Lines with "LIGHT" in them are to be located in the listing below and copied.

───── The records ─────

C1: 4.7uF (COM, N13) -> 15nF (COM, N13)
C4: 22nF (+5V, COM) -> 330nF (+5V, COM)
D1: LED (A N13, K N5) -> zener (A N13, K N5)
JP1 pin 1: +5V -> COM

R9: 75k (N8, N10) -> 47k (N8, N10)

─────
───── The records ─────

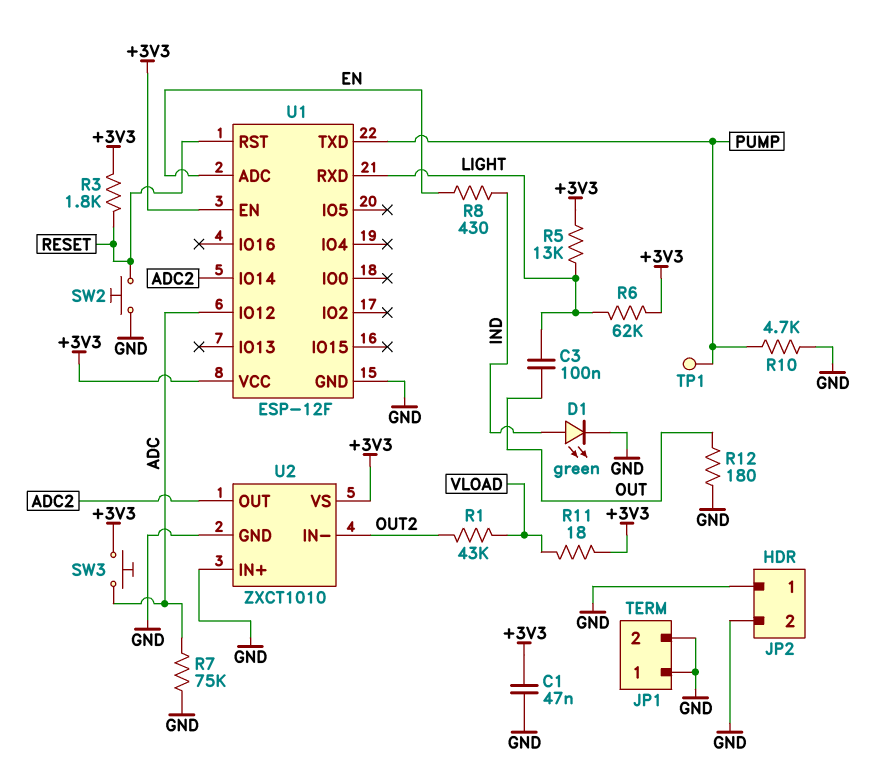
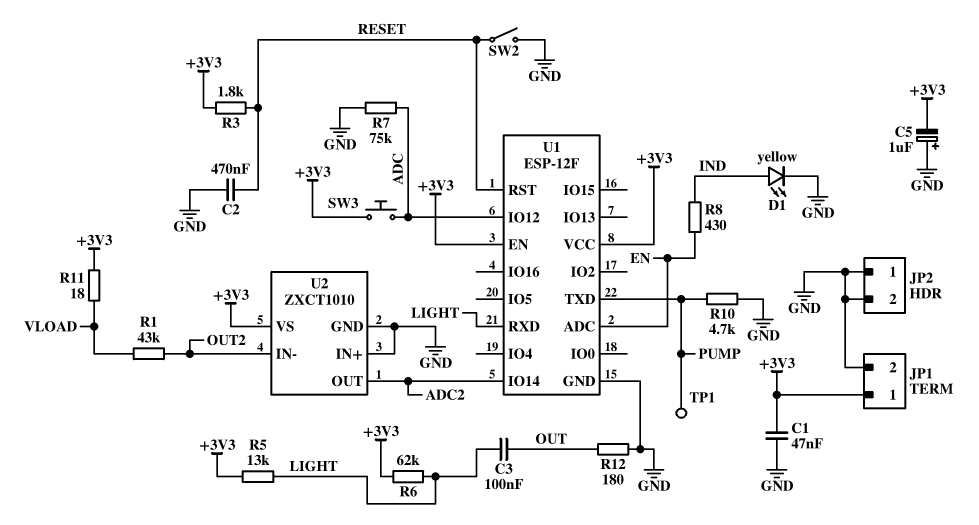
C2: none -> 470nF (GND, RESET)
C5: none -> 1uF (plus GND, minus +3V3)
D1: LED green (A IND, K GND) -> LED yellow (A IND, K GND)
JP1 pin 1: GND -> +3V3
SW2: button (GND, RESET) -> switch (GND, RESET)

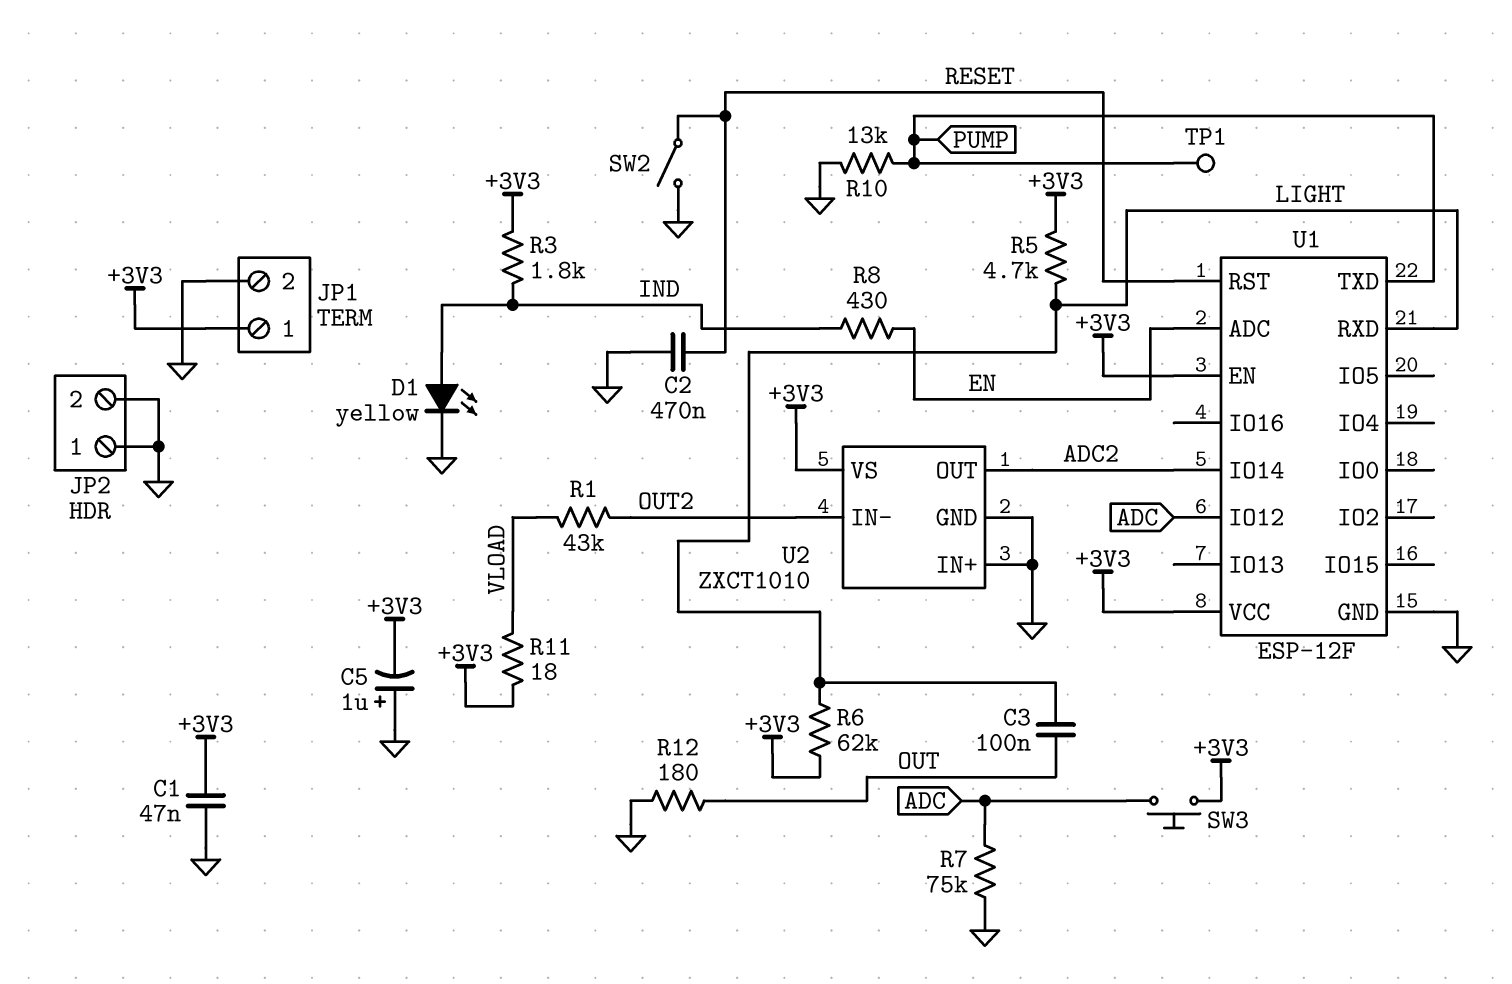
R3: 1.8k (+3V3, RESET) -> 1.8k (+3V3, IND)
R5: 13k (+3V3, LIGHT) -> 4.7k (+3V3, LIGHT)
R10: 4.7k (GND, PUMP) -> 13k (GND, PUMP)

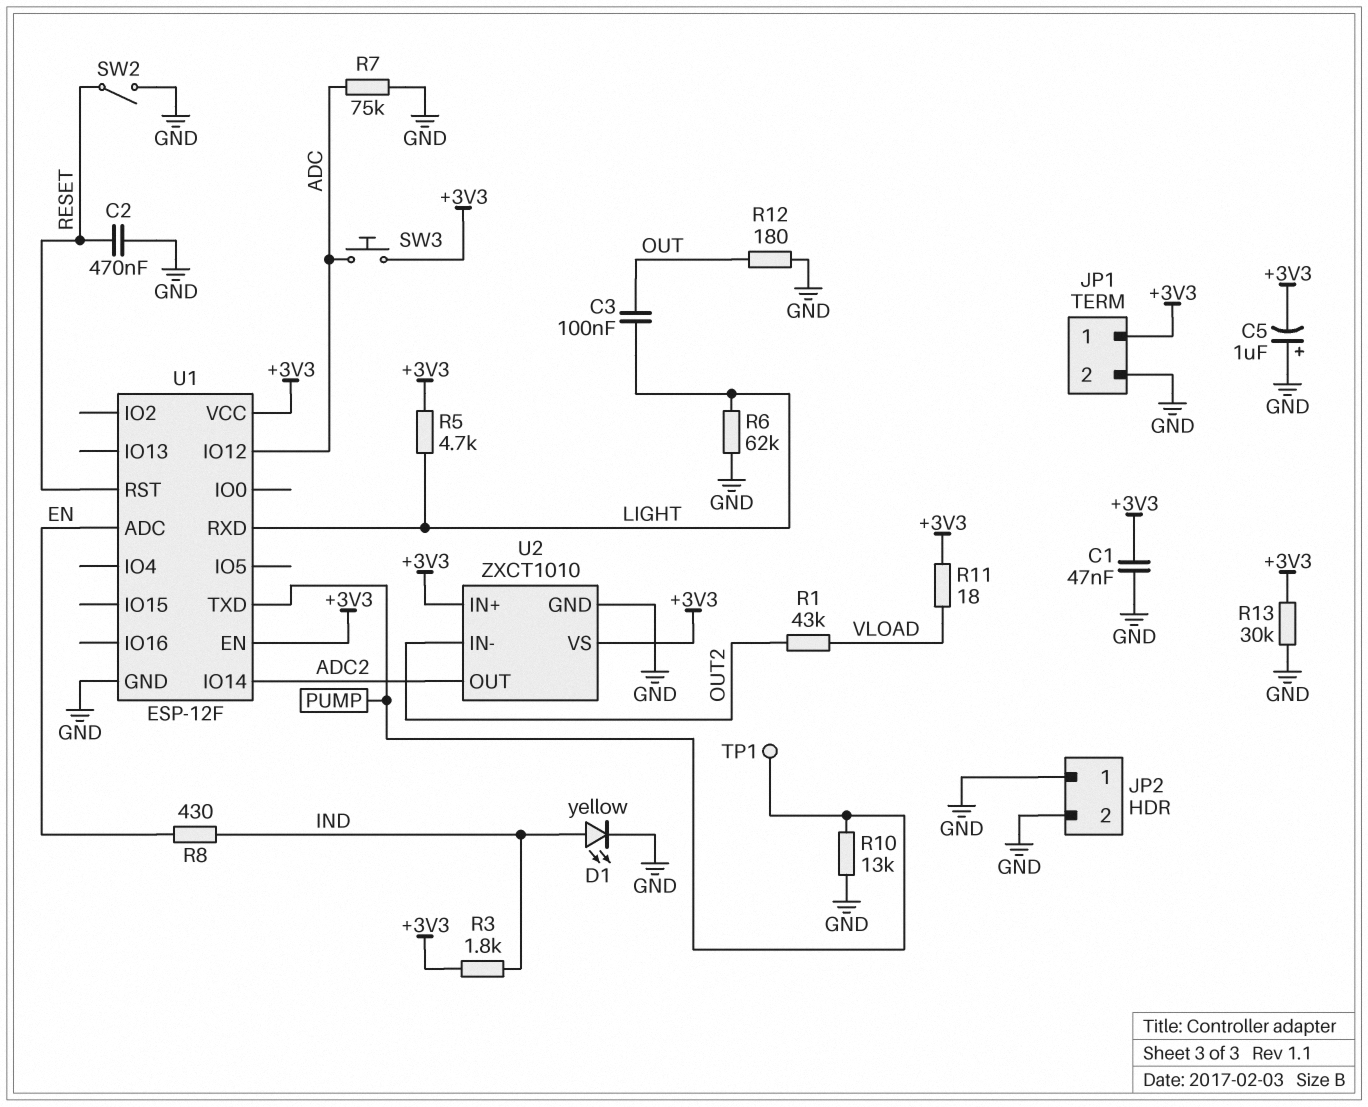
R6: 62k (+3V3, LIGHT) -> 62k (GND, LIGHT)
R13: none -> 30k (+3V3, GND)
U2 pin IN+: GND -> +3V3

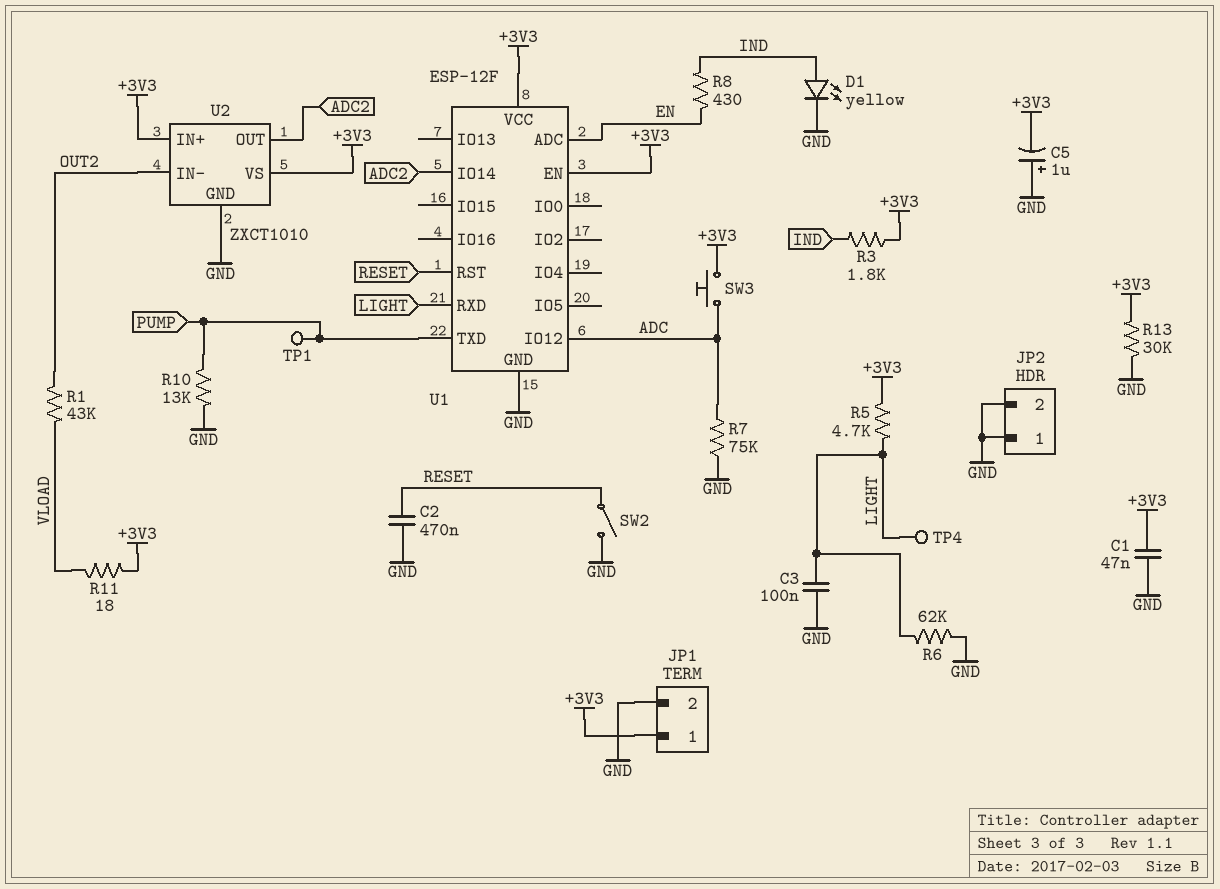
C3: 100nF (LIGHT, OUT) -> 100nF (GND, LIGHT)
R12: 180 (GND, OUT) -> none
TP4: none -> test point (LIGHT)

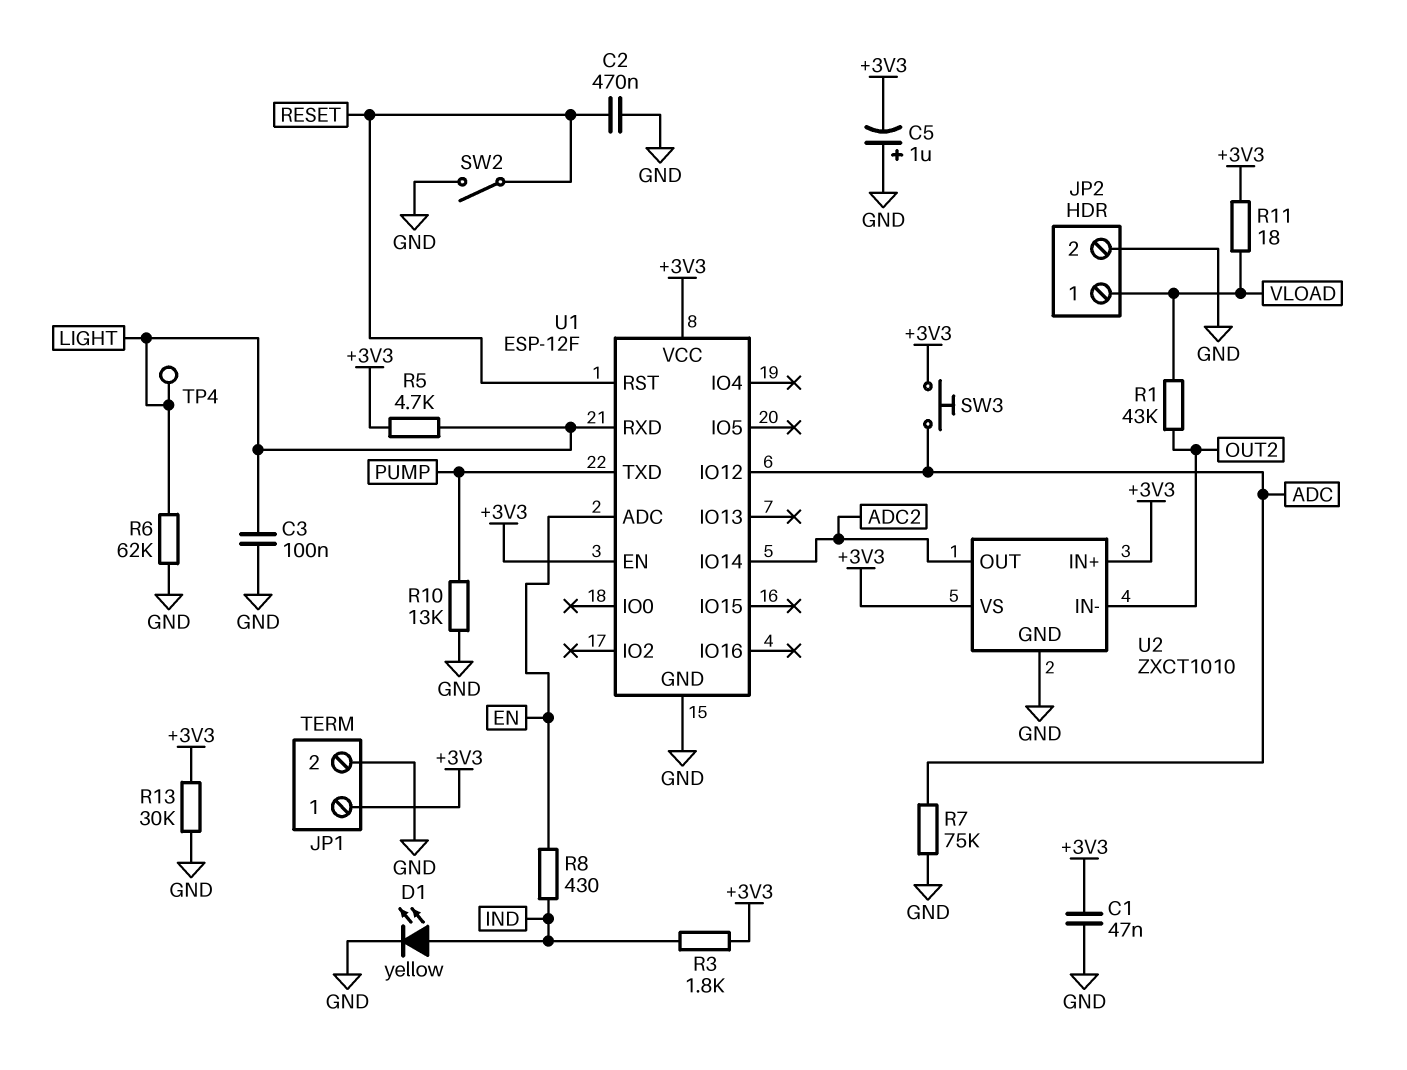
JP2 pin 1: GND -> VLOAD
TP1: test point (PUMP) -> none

─────

__Answer to this task__:
R5: 13k (+3V3, LIGHT) -> 4.7k (+3V3, LIGHT)
R6: 62k (+3V3, LIGHT) -> 62k (GND, LIGHT)
C3: 100nF (LIGHT, OUT) -> 100nF (GND, LIGHT)
TP4: none -> test point (LIGHT)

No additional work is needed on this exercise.